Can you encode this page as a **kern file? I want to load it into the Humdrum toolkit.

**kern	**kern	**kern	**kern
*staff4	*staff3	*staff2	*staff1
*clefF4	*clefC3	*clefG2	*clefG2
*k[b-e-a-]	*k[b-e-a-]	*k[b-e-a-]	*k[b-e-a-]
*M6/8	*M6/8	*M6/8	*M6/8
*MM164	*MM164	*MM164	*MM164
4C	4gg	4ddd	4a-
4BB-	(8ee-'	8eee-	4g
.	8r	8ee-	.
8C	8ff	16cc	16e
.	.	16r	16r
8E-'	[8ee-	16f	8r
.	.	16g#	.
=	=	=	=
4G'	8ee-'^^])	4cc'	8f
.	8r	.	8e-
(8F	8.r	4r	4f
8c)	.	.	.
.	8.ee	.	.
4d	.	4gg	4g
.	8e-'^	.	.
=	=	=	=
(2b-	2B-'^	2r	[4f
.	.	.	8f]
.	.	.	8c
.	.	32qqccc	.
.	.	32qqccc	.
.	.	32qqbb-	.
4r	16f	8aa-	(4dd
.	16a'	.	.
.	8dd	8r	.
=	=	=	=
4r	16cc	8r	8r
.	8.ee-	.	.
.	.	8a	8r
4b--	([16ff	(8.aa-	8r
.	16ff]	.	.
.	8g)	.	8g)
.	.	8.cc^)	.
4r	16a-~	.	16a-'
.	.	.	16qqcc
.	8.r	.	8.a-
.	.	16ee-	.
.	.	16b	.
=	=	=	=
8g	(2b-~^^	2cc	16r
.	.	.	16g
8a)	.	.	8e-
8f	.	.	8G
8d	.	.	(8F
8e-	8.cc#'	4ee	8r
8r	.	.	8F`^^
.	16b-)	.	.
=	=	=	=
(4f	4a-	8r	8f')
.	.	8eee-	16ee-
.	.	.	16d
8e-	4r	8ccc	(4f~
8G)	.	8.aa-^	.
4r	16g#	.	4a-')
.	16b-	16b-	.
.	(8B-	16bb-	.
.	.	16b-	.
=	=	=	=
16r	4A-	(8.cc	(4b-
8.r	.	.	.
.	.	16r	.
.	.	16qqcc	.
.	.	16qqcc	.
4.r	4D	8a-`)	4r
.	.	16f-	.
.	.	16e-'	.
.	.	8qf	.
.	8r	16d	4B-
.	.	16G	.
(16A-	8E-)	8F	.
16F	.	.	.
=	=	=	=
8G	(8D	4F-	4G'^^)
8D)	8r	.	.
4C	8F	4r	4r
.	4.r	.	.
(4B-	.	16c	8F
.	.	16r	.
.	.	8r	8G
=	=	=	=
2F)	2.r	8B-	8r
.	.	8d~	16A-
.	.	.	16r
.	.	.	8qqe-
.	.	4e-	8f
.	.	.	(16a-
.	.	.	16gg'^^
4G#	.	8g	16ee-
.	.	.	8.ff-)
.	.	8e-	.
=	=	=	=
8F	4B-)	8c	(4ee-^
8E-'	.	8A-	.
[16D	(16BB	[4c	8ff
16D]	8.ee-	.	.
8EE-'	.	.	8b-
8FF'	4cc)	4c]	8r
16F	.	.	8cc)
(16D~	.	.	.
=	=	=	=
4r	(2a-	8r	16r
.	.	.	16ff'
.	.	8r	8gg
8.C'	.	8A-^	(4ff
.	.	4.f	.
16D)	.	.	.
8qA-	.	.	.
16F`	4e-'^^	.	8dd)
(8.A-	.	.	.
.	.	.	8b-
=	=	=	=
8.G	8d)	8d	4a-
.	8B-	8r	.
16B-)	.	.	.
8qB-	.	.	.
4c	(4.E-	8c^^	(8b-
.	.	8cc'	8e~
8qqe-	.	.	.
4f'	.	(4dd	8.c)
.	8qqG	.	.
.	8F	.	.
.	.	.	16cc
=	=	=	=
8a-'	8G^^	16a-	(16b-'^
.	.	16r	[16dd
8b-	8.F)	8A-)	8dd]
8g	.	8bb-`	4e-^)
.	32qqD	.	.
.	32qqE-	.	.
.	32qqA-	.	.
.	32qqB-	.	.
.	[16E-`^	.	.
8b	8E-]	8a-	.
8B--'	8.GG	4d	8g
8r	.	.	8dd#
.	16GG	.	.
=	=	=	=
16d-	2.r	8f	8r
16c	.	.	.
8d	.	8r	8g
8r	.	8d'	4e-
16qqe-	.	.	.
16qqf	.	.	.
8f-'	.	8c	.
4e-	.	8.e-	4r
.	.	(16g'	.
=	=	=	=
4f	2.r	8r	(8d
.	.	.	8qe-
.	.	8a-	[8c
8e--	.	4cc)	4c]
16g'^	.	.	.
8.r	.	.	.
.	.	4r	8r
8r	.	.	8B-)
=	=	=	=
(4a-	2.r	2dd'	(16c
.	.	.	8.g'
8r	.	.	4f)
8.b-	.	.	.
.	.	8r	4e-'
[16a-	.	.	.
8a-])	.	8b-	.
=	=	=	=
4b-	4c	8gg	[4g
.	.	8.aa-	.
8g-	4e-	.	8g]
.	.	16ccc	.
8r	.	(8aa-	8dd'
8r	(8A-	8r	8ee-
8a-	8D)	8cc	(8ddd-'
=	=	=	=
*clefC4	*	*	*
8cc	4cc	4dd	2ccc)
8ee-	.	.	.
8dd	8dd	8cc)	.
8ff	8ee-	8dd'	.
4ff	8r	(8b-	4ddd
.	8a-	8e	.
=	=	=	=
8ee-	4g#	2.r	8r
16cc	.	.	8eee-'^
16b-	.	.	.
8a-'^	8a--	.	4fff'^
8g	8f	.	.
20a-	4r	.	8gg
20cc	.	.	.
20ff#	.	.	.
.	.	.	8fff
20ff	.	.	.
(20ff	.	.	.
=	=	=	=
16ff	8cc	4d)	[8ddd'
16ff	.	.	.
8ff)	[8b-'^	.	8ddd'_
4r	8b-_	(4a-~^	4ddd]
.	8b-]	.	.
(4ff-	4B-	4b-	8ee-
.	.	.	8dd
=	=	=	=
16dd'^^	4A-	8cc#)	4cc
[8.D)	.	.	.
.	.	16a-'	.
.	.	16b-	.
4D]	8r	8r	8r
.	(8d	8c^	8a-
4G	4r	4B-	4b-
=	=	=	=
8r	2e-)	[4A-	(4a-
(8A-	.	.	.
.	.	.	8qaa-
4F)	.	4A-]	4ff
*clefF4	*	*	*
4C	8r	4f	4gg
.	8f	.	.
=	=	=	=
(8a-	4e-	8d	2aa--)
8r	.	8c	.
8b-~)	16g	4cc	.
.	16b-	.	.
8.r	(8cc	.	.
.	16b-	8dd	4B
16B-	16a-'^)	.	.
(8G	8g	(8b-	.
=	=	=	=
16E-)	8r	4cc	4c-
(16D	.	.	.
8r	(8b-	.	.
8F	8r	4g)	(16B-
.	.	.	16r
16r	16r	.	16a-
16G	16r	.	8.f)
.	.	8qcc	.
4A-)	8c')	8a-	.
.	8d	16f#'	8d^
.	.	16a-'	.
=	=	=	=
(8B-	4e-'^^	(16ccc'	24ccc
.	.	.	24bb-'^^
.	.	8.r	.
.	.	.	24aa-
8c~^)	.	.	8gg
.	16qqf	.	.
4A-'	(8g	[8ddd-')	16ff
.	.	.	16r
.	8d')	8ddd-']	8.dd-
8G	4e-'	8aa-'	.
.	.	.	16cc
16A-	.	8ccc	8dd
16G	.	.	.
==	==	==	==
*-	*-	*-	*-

EXERCISE INSTRUCTIONS >> State how many lines in the items above contain the string "kern", treating uppercase and lowercase as different, and reply with that number alone.

SOLUTION >> 2